*REQUEST:*
Please update the stretch from the start of the entries through the line containing "gray line: moved 3 px right, 2 px down" by replacing "black circle" with "brown circle" and keeping everything else unchanged. Return only those lines.
:: EXCERPTED DATA ::
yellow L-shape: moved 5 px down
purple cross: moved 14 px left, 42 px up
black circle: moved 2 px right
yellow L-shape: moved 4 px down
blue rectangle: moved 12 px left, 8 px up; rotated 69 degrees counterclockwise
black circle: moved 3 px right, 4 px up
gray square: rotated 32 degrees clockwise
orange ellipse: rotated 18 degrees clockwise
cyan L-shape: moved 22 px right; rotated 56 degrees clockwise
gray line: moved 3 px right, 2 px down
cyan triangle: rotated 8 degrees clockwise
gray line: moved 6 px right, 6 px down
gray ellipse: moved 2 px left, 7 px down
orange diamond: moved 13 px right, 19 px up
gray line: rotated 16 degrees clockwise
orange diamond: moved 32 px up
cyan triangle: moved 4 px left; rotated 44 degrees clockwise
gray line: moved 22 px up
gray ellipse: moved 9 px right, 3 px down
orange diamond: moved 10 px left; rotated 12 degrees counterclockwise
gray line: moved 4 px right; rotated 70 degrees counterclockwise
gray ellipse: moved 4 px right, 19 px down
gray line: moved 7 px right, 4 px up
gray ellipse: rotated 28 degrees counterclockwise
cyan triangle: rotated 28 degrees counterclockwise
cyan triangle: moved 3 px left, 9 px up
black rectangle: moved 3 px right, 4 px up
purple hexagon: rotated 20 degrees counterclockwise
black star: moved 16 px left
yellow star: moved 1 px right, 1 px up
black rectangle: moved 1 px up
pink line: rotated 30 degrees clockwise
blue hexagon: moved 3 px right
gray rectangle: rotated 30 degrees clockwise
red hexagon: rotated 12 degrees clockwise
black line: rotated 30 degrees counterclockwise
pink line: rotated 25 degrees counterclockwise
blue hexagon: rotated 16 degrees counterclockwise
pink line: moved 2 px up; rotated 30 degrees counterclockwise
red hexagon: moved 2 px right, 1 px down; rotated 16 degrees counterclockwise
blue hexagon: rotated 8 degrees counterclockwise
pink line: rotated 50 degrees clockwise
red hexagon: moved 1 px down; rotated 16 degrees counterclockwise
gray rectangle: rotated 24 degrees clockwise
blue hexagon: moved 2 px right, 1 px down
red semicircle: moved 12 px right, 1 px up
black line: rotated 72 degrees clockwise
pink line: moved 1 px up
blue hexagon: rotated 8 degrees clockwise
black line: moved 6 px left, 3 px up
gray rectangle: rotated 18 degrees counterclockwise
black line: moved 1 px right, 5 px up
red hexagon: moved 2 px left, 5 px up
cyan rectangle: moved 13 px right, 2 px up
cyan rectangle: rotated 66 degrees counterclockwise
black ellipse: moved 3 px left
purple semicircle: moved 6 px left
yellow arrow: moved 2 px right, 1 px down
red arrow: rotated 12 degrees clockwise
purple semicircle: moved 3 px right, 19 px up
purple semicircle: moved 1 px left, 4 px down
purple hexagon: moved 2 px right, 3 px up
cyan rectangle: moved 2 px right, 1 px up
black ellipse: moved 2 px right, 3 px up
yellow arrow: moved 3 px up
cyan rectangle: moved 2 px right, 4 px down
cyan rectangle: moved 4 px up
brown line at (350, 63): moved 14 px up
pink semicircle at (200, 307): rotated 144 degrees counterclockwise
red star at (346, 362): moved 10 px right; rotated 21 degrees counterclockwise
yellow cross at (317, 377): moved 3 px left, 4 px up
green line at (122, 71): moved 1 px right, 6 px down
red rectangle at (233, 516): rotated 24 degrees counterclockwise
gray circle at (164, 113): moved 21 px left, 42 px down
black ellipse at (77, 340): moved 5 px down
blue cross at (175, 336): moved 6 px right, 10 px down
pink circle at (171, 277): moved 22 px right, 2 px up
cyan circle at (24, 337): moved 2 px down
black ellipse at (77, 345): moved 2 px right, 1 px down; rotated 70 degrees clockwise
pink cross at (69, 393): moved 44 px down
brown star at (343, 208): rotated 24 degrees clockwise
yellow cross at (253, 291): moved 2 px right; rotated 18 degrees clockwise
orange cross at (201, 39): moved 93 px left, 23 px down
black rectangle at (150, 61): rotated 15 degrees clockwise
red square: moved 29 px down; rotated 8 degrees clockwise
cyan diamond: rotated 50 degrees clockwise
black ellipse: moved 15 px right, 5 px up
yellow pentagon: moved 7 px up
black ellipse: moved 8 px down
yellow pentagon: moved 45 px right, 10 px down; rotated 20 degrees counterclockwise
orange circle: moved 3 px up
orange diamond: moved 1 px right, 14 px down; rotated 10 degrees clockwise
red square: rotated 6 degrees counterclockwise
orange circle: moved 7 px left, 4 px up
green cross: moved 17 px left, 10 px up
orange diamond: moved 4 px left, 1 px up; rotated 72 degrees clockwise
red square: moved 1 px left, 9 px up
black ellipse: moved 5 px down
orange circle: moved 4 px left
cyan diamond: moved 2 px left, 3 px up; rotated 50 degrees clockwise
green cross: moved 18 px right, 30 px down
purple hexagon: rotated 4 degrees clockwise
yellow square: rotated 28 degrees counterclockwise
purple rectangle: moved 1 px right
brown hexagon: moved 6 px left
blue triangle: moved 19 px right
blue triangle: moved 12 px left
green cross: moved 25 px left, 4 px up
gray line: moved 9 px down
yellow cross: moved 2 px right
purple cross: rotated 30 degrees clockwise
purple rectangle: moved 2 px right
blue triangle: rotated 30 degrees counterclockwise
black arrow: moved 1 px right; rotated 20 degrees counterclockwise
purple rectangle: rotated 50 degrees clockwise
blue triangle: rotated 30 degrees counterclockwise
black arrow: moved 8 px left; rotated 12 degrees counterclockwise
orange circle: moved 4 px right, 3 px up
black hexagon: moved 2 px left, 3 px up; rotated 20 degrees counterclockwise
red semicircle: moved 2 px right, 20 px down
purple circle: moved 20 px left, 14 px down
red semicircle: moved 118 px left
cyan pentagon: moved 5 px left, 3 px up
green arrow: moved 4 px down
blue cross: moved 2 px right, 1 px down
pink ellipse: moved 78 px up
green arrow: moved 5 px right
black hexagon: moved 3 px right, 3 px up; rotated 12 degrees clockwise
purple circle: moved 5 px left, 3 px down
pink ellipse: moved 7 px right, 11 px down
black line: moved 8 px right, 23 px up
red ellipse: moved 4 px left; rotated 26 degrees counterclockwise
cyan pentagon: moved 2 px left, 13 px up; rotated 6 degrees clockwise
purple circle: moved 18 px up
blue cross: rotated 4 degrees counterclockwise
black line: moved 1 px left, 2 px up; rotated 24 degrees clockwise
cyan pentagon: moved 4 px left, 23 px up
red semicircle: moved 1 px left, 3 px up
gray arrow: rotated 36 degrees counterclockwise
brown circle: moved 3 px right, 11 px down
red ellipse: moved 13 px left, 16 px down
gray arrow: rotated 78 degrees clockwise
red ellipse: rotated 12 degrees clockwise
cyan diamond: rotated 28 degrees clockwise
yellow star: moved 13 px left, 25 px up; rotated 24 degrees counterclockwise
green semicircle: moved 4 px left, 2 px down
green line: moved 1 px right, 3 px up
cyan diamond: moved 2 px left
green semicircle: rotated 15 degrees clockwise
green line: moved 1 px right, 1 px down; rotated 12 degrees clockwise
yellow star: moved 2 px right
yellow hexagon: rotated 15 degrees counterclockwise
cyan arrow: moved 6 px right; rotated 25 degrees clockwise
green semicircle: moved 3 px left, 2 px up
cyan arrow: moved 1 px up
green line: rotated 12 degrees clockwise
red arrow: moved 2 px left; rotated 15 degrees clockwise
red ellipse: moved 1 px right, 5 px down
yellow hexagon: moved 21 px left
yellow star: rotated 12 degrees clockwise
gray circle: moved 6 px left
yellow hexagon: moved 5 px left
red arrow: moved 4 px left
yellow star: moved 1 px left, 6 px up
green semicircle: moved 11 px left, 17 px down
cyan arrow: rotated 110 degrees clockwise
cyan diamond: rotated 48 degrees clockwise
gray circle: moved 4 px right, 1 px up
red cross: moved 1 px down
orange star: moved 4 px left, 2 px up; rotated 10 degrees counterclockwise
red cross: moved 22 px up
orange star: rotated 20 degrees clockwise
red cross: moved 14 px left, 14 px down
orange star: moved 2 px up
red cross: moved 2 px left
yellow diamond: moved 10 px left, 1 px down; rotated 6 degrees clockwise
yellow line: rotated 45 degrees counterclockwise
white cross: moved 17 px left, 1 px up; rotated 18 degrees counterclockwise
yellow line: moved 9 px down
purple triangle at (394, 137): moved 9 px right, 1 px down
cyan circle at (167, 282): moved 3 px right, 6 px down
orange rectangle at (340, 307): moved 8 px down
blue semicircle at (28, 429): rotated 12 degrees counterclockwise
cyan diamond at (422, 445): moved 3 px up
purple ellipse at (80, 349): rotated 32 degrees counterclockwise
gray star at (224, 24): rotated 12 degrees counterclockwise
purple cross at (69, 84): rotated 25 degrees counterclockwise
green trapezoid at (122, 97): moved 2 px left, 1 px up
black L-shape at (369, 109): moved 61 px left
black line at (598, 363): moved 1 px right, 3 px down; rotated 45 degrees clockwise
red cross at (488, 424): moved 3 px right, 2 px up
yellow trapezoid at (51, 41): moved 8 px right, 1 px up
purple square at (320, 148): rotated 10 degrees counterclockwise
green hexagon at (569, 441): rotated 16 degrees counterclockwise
:::
*PROBLEM SOLUTION:*
yellow L-shape: moved 5 px down
purple cross: moved 14 px left, 42 px up
brown circle: moved 2 px right
yellow L-shape: moved 4 px down
blue rectangle: moved 12 px left, 8 px up; rotated 69 degrees counterclockwise
brown circle: moved 3 px right, 4 px up
gray square: rotated 32 degrees clockwise
orange ellipse: rotated 18 degrees clockwise
cyan L-shape: moved 22 px right; rotated 56 degrees clockwise
gray line: moved 3 px right, 2 px down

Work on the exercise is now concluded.